BEGIN
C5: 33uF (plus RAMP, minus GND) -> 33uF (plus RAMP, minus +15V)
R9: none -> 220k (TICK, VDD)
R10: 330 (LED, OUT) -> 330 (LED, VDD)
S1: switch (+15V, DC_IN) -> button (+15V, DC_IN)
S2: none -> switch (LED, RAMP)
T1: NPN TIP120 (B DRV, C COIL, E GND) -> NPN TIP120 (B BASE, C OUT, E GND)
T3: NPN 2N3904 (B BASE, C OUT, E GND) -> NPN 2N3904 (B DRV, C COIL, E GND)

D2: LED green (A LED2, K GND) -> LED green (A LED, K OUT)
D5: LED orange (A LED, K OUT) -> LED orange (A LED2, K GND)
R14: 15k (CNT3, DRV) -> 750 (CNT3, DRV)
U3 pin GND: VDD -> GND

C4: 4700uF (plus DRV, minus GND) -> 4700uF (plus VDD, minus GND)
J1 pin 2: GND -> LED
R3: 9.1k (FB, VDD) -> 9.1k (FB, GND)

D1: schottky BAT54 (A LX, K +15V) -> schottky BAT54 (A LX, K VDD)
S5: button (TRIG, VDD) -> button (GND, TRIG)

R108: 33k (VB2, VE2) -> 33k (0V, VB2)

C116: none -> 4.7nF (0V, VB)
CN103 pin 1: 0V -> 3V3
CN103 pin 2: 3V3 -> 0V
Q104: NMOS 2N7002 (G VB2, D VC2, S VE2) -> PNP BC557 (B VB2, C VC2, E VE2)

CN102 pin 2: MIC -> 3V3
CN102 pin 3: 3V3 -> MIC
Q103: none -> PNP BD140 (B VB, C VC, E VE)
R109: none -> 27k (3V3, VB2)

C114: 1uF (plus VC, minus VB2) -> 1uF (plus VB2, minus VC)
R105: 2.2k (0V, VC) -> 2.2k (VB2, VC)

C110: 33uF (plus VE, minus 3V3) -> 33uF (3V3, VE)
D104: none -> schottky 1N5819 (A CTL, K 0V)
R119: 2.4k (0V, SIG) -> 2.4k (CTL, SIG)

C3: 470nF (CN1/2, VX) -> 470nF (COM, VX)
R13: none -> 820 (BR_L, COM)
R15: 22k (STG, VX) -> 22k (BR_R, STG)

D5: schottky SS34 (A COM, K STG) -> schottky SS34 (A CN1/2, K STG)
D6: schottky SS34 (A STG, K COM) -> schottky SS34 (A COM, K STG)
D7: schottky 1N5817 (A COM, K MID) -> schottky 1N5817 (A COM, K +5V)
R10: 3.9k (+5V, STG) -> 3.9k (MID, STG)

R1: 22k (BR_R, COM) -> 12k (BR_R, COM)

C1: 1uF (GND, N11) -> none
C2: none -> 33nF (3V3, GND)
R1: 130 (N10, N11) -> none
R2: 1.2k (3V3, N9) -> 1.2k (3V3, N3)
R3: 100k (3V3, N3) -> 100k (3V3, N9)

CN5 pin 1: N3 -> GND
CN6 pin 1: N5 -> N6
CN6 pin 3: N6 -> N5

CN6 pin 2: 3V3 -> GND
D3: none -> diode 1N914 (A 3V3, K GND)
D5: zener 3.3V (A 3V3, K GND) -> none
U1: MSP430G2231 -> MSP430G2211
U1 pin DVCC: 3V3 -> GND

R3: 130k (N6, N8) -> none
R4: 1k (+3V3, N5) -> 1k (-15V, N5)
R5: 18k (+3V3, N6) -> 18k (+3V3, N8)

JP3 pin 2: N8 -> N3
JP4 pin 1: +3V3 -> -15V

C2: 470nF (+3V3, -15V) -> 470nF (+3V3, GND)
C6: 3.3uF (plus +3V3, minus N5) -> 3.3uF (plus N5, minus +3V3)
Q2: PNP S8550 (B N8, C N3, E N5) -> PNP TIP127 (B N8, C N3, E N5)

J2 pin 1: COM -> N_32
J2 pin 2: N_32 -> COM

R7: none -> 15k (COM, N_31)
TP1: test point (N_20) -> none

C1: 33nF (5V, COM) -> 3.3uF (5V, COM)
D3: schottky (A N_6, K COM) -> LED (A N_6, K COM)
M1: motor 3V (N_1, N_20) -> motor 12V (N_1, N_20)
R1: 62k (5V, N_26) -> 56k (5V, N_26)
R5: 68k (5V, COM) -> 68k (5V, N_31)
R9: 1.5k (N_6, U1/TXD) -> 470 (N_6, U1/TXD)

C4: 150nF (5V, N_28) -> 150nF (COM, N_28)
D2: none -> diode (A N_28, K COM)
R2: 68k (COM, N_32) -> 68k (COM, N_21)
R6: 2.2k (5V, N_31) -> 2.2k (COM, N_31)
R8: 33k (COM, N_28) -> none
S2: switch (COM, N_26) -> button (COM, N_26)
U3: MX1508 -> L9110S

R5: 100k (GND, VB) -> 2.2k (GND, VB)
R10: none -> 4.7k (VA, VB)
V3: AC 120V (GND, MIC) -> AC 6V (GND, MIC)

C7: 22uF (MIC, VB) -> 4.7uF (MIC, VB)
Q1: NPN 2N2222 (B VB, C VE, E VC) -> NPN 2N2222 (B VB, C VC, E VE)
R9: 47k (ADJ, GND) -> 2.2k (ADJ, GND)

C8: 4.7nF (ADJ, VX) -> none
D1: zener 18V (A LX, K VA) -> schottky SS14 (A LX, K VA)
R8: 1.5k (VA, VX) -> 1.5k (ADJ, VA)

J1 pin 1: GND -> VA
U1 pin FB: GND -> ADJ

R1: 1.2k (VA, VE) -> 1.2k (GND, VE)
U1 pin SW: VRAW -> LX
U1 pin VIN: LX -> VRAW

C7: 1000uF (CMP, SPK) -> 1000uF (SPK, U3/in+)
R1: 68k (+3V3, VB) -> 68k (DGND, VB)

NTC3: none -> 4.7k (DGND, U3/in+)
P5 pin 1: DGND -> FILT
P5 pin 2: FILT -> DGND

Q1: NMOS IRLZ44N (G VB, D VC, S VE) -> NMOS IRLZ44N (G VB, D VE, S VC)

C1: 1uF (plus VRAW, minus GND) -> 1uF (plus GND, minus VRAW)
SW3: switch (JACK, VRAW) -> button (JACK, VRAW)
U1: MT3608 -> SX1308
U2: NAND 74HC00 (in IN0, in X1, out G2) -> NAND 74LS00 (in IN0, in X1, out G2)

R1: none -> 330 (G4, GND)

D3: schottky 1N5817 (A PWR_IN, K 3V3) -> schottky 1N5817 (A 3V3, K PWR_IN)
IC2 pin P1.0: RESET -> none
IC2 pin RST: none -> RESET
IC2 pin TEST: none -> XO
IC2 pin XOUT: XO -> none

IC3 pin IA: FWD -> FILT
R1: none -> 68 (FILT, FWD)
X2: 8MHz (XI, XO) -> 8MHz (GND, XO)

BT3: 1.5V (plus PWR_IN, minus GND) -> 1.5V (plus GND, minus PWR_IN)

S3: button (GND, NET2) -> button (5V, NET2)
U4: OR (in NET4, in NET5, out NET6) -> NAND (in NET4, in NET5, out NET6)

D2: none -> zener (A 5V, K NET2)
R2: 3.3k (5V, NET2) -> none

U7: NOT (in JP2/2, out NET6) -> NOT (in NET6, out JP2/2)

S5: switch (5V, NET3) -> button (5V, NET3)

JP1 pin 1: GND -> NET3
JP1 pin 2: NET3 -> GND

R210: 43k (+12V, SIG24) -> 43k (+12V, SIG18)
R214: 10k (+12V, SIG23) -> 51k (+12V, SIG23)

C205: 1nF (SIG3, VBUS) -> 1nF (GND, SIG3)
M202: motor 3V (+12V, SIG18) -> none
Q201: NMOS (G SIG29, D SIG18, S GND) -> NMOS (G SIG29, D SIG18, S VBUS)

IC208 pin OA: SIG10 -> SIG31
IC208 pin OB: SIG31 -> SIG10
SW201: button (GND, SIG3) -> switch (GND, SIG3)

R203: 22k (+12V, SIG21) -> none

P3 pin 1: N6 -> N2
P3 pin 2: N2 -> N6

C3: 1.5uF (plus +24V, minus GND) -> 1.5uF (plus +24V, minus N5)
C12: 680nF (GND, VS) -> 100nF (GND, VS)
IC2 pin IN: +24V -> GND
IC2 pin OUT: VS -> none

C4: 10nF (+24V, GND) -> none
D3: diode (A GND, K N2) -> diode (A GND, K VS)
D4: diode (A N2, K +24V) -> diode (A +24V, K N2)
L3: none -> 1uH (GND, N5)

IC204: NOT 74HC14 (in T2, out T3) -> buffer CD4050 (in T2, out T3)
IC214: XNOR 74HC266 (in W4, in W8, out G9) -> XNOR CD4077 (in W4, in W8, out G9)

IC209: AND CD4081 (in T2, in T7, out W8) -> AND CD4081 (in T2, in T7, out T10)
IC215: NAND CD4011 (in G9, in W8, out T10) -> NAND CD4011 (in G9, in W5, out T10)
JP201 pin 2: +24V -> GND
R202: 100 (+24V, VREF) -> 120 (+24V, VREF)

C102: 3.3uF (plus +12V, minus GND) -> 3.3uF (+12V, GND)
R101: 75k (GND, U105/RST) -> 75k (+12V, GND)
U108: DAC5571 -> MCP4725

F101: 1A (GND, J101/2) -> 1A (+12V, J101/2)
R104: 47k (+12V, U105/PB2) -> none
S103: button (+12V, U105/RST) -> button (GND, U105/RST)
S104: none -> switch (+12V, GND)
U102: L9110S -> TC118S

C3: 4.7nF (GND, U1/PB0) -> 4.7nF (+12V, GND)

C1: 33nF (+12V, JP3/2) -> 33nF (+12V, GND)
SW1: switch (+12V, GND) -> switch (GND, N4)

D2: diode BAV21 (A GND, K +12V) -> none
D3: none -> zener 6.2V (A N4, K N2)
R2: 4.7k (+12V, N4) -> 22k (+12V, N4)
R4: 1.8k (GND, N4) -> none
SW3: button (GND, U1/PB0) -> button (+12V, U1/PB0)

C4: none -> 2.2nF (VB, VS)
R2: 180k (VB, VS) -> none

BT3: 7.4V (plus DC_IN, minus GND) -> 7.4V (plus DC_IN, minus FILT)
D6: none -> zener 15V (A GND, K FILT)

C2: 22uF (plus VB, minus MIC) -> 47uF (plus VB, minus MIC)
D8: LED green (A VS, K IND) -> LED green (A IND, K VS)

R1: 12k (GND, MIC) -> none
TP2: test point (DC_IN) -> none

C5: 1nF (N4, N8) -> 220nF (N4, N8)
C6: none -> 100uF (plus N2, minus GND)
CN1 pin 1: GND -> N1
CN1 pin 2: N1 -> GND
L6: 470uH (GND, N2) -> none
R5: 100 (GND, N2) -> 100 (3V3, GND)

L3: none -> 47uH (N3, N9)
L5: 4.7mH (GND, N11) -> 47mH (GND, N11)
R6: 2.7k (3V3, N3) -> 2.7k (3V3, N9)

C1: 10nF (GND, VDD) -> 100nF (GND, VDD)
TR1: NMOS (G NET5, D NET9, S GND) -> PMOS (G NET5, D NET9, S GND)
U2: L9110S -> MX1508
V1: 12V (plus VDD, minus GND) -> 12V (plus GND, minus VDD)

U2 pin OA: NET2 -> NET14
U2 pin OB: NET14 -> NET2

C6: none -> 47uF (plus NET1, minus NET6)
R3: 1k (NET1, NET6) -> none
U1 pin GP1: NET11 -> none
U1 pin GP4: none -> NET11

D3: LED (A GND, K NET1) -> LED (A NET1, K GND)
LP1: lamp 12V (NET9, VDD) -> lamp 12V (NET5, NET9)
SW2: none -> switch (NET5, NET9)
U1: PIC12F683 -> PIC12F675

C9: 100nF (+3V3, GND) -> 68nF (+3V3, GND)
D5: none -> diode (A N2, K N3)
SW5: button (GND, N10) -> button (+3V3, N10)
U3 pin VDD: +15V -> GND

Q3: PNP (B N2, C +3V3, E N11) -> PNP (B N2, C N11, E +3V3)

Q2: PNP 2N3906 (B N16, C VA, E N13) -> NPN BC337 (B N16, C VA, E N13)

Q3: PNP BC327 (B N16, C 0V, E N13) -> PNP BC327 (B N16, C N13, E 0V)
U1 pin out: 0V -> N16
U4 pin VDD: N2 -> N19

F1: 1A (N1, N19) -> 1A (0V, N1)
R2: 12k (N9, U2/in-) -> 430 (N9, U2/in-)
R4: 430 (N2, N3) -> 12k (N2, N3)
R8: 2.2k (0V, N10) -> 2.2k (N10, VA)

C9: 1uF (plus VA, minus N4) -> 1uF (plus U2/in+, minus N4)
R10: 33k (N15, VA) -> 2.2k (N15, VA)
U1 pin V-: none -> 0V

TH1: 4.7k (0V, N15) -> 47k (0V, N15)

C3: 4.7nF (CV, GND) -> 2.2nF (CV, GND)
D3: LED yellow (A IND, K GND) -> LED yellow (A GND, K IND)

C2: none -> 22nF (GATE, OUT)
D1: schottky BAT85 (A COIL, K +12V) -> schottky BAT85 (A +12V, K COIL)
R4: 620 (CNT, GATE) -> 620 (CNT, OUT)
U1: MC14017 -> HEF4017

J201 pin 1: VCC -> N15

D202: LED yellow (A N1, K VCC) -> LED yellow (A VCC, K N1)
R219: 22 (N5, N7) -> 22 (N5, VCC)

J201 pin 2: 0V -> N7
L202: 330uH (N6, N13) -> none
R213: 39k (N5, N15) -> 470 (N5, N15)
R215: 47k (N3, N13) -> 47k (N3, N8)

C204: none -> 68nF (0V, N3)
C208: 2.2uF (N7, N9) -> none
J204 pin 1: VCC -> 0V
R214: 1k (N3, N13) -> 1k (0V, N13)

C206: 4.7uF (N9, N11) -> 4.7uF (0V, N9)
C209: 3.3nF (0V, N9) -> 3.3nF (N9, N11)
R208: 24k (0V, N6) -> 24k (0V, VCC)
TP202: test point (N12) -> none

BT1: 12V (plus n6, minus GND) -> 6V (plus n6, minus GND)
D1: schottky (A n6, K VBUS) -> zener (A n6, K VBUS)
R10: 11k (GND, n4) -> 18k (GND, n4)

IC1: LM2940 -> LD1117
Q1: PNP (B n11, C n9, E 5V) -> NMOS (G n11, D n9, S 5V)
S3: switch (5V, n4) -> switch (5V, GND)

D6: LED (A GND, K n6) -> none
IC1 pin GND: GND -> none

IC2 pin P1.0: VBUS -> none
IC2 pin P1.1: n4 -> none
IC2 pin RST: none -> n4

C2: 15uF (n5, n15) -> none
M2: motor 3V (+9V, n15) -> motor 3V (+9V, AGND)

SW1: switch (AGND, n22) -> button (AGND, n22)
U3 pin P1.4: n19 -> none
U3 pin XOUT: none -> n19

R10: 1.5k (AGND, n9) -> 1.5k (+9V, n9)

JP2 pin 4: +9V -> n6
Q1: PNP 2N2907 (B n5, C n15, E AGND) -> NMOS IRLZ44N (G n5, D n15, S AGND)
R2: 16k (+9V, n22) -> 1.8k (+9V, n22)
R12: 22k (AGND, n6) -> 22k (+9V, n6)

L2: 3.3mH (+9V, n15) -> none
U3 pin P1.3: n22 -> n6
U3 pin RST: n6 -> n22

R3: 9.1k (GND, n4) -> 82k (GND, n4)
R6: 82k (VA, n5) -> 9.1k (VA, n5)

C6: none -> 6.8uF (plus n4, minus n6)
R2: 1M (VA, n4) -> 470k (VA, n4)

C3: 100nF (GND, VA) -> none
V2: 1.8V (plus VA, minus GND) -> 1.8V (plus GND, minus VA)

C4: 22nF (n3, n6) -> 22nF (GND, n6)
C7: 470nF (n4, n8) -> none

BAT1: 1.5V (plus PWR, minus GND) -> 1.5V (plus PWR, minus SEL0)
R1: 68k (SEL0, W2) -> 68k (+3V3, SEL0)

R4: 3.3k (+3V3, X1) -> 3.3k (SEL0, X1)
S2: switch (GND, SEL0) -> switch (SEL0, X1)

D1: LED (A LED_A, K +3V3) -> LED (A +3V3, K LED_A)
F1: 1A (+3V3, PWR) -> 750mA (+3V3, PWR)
END
## Task details
Starting at the line that has "U2 pin OB: NET14 -> NET2" and ending at the line that has "U1: PIC12F683 -> PIC12F675", please write out the lines above exactly, leaving out all others.

## Your response
U2 pin OB: NET14 -> NET2

C6: none -> 47uF (plus NET1, minus NET6)
R3: 1k (NET1, NET6) -> none
U1 pin GP1: NET11 -> none
U1 pin GP4: none -> NET11

D3: LED (A GND, K NET1) -> LED (A NET1, K GND)
LP1: lamp 12V (NET9, VDD) -> lamp 12V (NET5, NET9)
SW2: none -> switch (NET5, NET9)
U1: PIC12F683 -> PIC12F675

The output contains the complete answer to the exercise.